___ AVAILABLE DATA ___
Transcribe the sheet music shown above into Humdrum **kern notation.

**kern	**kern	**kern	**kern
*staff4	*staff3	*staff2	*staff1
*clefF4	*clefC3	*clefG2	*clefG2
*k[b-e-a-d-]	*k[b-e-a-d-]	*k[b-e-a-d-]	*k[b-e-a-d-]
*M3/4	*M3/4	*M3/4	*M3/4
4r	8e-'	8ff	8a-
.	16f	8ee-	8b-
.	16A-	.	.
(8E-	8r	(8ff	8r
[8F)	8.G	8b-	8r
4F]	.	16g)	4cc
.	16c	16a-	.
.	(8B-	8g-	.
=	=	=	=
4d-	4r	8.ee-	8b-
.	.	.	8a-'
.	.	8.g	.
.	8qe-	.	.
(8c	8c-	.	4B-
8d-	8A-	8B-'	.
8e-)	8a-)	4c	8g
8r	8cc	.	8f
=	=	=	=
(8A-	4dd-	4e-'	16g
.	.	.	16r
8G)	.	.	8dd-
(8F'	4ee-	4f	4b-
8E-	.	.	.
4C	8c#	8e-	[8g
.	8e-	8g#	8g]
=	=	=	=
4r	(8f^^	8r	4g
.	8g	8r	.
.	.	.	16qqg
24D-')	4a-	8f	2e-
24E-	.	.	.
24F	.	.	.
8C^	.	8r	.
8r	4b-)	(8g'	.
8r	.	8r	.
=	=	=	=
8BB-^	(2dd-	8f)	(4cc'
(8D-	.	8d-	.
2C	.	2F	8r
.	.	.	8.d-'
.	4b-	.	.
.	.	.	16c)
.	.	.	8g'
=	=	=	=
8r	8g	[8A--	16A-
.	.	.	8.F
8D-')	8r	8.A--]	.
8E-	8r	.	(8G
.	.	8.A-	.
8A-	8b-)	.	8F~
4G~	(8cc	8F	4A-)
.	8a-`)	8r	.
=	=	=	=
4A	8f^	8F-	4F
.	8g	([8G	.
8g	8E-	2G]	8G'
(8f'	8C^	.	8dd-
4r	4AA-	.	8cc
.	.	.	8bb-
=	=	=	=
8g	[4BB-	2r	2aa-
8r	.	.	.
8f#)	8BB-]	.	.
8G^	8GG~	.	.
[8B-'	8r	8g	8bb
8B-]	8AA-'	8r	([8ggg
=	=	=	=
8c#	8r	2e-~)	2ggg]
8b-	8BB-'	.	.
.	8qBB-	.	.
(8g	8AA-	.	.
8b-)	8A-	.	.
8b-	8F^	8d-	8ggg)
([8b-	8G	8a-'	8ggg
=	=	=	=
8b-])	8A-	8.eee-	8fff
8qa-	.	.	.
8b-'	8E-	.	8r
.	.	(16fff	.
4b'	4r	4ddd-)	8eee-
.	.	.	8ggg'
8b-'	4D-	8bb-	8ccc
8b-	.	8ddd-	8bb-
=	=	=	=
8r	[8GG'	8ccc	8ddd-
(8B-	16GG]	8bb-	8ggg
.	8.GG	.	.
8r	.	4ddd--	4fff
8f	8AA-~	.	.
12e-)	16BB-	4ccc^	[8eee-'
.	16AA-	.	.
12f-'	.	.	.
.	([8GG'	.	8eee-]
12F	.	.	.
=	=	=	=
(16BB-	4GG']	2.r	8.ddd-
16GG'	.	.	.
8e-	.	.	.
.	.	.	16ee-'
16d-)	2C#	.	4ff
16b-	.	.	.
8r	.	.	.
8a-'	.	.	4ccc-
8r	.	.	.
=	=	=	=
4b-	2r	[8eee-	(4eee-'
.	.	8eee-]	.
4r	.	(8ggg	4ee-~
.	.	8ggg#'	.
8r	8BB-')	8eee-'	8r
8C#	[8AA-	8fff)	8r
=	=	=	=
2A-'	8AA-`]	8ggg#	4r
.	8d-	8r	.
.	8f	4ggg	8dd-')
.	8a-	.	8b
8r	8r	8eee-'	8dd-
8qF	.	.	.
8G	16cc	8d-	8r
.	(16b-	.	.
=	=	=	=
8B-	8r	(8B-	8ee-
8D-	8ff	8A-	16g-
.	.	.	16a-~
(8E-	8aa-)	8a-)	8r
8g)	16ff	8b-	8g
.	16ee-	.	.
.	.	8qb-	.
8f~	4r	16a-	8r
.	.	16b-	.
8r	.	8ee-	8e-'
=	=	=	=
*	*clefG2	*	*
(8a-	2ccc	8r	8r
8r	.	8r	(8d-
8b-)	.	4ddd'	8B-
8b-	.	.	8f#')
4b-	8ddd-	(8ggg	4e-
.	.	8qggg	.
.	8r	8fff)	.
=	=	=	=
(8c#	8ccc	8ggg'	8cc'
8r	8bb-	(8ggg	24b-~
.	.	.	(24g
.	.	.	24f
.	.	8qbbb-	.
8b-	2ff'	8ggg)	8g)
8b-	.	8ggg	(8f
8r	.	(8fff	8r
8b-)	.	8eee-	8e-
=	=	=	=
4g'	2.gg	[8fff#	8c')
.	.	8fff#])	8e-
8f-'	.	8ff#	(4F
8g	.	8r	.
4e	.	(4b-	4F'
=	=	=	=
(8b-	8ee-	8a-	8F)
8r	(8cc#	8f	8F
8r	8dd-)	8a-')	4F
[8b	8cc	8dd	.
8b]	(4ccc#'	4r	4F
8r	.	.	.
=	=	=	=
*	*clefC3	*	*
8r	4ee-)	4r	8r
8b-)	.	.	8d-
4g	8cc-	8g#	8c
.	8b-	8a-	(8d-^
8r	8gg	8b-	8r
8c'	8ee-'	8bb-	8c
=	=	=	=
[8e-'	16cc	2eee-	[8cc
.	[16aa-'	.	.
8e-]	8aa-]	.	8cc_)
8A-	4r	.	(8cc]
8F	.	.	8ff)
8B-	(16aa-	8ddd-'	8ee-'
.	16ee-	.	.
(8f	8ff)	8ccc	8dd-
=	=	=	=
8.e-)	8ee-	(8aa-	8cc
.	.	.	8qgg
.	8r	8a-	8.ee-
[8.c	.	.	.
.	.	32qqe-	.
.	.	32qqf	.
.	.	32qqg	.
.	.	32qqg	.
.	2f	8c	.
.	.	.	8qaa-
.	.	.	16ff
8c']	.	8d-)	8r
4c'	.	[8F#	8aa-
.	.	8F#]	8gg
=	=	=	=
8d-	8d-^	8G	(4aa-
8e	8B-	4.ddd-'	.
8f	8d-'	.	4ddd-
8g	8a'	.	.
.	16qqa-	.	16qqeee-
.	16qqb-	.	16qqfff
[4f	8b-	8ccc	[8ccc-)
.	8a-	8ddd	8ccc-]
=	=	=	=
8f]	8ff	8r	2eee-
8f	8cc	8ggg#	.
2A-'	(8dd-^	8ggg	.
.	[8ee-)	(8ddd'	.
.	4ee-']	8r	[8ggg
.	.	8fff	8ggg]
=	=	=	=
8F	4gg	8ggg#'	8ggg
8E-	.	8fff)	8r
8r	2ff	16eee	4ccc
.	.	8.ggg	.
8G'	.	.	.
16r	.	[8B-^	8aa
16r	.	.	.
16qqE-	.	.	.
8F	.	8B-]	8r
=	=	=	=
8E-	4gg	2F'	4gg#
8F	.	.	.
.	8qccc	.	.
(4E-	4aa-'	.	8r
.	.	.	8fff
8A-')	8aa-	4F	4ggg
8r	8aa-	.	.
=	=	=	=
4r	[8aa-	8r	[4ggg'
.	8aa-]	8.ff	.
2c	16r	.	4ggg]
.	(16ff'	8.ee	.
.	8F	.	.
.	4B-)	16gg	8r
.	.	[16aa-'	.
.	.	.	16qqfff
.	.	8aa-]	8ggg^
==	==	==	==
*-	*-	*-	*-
___
TO DO: Find each line in the records above that contains the string "kern", and copy those lines.

SOLUTION BELOW:
Transcribe the sheet music shown above into Humdrum **kern notation.
**kern	**kern	**kern	**kern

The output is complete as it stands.